### Your task
Look through the entries below. Say how many lines include "diode", with nothing added.

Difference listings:
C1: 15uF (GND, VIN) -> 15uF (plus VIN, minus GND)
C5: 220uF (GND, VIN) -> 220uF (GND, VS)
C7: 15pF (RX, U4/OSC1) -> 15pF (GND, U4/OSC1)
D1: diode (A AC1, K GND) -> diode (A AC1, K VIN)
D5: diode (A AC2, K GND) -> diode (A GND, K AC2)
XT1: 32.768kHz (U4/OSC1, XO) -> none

### Expected answer
2